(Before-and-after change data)
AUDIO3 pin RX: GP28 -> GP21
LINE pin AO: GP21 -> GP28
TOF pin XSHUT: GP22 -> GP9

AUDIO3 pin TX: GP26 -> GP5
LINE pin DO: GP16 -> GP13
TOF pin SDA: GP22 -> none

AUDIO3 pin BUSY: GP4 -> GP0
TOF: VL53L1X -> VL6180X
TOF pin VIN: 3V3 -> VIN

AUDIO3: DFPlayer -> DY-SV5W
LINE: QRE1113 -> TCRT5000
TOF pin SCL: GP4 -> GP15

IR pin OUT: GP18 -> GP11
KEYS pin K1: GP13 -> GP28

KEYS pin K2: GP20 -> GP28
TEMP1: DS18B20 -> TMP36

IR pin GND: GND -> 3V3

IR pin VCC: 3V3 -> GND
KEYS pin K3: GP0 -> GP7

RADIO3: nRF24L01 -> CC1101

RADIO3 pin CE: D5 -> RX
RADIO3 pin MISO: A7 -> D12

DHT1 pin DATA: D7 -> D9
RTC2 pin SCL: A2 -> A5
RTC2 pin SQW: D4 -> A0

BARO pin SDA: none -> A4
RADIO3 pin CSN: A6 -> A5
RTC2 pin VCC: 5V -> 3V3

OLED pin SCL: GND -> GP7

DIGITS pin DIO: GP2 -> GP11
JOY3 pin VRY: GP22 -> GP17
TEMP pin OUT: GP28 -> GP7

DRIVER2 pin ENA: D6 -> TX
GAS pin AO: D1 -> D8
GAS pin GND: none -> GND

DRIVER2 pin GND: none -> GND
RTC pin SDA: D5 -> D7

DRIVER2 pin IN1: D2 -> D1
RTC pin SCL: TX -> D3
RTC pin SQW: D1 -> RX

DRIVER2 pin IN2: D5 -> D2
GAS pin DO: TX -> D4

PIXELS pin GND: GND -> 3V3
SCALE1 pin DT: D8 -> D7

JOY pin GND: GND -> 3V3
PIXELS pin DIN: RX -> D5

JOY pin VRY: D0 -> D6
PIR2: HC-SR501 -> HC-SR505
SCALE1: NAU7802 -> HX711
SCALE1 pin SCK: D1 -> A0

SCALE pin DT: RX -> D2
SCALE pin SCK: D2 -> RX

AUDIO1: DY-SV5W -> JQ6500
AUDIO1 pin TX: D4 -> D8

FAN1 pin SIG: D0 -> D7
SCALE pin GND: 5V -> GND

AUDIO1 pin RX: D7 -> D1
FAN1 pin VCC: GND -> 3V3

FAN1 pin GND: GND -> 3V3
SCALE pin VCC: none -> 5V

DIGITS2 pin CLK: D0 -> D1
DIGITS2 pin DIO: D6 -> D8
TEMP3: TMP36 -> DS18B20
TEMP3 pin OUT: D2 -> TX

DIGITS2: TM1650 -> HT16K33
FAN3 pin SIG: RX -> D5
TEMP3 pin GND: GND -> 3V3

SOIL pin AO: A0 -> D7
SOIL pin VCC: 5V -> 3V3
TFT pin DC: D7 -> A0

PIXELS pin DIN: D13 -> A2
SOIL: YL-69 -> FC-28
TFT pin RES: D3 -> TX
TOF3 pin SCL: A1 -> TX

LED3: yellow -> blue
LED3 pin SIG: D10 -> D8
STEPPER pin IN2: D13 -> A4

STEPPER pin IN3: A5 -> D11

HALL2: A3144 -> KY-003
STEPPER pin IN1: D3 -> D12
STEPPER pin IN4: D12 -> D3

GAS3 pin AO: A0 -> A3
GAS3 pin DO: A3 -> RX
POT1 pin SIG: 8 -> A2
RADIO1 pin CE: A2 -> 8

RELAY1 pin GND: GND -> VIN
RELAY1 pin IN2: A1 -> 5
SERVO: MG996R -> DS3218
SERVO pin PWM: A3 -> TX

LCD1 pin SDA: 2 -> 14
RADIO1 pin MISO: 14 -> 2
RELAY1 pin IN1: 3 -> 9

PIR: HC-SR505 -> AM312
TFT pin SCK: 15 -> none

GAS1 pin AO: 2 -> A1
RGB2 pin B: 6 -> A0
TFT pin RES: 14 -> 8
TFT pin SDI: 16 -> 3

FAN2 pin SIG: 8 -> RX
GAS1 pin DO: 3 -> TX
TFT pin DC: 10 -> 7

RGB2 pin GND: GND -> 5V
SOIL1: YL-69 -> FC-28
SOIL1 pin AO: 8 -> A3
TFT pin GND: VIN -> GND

_YOUR GOAL_:
Reproduce each line of the entries above from the one containing "RELAY1 pin IN1: 3 -> 9" through the last, exactly, and no other line.

_EXPECTED OUTPUT_:
RELAY1 pin IN1: 3 -> 9

PIR: HC-SR505 -> AM312
TFT pin SCK: 15 -> none

GAS1 pin AO: 2 -> A1
RGB2 pin B: 6 -> A0
TFT pin RES: 14 -> 8
TFT pin SDI: 16 -> 3

FAN2 pin SIG: 8 -> RX
GAS1 pin DO: 3 -> TX
TFT pin DC: 10 -> 7

RGB2 pin GND: GND -> 5V
SOIL1: YL-69 -> FC-28
SOIL1 pin AO: 8 -> A3
TFT pin GND: VIN -> GND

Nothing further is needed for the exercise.